»»

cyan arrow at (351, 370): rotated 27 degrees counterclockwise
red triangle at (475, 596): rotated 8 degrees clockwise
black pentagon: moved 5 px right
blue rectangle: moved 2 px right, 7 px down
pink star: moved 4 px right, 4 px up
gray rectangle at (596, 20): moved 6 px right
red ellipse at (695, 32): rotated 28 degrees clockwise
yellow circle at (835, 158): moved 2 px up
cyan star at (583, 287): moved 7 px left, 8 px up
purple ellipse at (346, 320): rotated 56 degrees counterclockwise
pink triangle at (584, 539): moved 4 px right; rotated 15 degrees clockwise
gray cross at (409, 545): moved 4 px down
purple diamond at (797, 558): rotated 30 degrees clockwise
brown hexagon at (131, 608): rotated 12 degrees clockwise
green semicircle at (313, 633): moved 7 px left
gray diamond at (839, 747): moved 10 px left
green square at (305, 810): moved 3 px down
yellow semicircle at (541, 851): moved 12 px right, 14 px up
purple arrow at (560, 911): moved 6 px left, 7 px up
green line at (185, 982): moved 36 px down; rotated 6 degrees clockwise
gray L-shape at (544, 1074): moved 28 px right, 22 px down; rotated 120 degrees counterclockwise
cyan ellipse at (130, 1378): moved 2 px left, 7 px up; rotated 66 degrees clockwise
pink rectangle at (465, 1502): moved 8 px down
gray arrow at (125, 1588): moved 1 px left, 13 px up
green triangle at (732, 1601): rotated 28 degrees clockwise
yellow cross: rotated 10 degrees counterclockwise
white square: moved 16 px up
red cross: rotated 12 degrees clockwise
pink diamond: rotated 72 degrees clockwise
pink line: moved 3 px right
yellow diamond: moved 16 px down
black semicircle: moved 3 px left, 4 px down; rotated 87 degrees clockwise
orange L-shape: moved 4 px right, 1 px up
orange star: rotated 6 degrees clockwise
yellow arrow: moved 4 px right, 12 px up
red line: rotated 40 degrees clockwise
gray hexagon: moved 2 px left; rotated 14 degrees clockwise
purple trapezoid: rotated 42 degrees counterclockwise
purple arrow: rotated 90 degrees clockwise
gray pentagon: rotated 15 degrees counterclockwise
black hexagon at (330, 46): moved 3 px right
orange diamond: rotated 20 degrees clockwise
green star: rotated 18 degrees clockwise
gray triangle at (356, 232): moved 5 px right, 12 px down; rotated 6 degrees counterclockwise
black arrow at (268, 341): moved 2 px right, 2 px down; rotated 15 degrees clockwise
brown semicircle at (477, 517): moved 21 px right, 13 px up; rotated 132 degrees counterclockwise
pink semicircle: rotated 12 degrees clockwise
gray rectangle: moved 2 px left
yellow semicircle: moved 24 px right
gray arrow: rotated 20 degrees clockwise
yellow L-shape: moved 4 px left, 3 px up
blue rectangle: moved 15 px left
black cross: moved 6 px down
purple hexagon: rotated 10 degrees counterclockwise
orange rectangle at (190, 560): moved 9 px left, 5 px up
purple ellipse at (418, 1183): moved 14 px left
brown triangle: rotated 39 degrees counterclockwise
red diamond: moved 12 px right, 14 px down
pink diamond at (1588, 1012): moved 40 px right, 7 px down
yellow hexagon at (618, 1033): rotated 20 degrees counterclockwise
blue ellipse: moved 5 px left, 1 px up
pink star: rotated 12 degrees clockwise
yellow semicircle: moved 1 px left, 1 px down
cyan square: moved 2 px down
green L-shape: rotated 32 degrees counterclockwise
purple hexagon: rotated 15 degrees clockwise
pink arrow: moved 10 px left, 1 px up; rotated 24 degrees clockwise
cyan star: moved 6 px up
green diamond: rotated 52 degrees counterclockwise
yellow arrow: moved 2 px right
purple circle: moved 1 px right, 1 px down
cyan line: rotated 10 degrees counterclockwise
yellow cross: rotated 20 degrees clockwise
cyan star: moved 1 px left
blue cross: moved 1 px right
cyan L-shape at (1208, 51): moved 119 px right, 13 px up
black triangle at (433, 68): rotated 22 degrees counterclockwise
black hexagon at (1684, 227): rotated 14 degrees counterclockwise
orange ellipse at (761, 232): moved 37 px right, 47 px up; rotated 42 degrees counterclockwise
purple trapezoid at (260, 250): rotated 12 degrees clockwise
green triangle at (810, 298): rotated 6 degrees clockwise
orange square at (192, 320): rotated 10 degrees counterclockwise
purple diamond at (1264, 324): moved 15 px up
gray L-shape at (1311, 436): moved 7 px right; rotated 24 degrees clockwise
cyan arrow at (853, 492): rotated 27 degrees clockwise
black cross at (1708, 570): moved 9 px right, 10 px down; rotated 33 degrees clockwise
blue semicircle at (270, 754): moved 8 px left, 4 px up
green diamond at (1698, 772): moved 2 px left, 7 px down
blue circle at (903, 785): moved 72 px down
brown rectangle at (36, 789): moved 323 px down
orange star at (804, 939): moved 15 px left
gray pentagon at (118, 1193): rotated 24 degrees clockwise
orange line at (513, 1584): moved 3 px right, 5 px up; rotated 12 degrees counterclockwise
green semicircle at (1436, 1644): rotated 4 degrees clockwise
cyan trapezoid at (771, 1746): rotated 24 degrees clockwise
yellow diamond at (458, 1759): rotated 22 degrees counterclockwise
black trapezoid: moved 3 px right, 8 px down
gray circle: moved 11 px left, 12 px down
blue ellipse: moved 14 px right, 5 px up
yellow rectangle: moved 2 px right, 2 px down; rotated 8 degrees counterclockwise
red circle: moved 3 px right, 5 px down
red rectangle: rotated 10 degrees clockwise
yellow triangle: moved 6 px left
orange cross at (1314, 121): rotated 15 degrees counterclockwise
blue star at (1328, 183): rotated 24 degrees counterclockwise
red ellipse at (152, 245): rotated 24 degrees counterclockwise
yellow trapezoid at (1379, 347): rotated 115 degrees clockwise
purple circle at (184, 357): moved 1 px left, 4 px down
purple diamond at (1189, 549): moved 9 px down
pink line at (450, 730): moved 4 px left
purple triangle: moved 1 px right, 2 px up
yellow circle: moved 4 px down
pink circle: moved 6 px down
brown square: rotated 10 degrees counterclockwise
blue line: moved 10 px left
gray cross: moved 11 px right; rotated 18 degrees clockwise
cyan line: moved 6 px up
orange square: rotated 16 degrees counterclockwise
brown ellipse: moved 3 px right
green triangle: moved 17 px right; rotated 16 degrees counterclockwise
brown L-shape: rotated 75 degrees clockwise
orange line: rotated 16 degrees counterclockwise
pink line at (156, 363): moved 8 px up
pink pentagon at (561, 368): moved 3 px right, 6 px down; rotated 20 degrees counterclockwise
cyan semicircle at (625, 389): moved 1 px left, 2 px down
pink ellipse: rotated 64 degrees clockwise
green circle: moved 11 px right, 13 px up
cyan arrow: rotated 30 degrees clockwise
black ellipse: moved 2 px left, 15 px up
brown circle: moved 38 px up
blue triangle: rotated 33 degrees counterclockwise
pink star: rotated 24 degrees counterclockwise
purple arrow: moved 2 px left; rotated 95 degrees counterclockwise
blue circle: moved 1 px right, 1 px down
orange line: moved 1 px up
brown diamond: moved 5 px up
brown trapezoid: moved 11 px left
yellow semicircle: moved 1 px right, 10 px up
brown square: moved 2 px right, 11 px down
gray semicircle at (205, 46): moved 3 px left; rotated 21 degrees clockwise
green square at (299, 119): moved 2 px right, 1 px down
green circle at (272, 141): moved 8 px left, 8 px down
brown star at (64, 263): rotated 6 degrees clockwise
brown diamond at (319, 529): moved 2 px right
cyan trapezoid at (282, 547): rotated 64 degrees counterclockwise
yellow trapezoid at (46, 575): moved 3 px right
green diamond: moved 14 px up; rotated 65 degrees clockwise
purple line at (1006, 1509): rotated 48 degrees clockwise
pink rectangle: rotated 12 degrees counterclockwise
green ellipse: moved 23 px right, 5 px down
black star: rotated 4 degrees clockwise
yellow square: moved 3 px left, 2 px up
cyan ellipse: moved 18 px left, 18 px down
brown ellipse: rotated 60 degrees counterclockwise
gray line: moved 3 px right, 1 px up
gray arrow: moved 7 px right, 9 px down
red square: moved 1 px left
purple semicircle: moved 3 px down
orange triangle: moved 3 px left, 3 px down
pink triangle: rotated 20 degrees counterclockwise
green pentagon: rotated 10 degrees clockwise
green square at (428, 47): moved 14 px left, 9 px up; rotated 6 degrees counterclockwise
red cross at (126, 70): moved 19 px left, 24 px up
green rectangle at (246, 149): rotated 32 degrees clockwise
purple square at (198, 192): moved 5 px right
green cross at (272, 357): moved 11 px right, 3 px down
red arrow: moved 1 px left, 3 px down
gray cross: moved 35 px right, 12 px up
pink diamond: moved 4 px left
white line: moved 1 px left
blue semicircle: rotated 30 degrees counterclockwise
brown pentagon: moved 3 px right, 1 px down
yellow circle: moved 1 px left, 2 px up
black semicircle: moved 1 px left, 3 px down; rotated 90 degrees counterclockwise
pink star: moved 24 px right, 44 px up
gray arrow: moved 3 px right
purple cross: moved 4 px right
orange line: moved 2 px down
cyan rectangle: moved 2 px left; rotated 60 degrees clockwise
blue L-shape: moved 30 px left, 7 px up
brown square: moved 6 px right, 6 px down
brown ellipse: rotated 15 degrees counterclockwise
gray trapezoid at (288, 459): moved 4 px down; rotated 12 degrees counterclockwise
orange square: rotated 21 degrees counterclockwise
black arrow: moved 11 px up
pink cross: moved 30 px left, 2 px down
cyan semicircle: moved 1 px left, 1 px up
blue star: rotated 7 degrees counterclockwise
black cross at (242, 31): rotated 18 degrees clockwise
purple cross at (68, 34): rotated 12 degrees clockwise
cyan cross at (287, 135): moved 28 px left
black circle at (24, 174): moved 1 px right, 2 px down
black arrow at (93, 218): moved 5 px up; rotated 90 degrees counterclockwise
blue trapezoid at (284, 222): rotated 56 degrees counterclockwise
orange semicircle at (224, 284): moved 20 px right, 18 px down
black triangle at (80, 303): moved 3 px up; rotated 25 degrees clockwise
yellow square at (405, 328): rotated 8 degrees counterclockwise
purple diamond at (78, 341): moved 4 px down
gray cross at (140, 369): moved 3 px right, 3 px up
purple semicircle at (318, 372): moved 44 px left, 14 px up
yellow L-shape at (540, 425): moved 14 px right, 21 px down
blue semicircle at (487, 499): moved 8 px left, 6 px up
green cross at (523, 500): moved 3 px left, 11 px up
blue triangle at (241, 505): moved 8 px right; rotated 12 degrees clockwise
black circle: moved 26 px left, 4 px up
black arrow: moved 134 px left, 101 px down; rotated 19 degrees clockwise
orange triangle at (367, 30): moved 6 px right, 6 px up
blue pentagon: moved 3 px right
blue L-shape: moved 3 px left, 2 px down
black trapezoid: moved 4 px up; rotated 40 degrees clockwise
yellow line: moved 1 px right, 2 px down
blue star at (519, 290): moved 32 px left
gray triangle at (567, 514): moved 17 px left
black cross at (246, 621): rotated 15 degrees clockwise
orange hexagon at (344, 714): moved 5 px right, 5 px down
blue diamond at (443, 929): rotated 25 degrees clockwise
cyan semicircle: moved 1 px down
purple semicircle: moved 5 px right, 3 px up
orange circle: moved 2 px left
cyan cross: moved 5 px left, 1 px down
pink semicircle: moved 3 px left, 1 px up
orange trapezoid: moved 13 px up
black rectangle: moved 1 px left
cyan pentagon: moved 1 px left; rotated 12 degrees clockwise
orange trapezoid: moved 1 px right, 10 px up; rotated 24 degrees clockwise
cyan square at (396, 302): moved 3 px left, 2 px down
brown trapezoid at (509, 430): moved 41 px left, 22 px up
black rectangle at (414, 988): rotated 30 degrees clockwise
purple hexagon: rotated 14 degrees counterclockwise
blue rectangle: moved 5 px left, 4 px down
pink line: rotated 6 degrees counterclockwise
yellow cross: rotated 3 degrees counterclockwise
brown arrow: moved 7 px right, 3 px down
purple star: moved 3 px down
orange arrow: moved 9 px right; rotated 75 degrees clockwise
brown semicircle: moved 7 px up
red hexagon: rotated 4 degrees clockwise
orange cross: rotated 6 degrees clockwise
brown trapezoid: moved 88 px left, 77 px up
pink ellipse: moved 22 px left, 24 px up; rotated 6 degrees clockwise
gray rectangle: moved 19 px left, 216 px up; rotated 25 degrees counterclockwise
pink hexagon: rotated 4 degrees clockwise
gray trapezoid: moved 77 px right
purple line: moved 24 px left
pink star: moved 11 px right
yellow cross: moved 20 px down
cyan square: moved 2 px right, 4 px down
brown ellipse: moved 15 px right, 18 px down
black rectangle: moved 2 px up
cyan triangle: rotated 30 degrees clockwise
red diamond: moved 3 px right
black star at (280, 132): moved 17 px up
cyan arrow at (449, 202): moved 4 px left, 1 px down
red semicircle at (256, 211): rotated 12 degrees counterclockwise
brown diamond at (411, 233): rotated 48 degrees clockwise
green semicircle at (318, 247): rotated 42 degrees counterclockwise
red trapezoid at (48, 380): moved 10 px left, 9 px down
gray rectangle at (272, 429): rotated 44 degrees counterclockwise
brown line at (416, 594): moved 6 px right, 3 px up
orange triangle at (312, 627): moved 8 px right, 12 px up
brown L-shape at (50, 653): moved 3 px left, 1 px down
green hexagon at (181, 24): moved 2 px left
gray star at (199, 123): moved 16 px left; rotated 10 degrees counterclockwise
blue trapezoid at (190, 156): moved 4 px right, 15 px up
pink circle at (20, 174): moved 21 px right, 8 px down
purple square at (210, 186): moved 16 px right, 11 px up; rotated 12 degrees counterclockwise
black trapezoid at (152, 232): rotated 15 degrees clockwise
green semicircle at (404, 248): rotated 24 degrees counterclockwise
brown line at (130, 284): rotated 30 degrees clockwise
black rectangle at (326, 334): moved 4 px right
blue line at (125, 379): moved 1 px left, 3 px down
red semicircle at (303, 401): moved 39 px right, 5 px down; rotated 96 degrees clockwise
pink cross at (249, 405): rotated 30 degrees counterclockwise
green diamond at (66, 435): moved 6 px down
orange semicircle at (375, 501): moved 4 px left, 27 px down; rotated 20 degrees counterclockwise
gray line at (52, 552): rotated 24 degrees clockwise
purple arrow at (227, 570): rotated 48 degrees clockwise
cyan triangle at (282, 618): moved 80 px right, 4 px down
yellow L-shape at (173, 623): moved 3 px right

««

GIVEN TASK ▸ Can you give the stretch from the start of the entries through the line containing "yellow semicircle at" again, with "pink star" changed to "pink heart" and everything else left as it is?

EXERCISE OUTPUT ▸
cyan arrow at (351, 370): rotated 27 degrees counterclockwise
red triangle at (475, 596): rotated 8 degrees clockwise
black pentagon: moved 5 px right
blue rectangle: moved 2 px right, 7 px down
pink heart: moved 4 px right, 4 px up
gray rectangle at (596, 20): moved 6 px right
red ellipse at (695, 32): rotated 28 degrees clockwise
yellow circle at (835, 158): moved 2 px up
cyan star at (583, 287): moved 7 px left, 8 px up
purple ellipse at (346, 320): rotated 56 degrees counterclockwise
pink triangle at (584, 539): moved 4 px right; rotated 15 degrees clockwise
gray cross at (409, 545): moved 4 px down
purple diamond at (797, 558): rotated 30 degrees clockwise
brown hexagon at (131, 608): rotated 12 degrees clockwise
green semicircle at (313, 633): moved 7 px left
gray diamond at (839, 747): moved 10 px left
green square at (305, 810): moved 3 px down
yellow semicircle at (541, 851): moved 12 px right, 14 px up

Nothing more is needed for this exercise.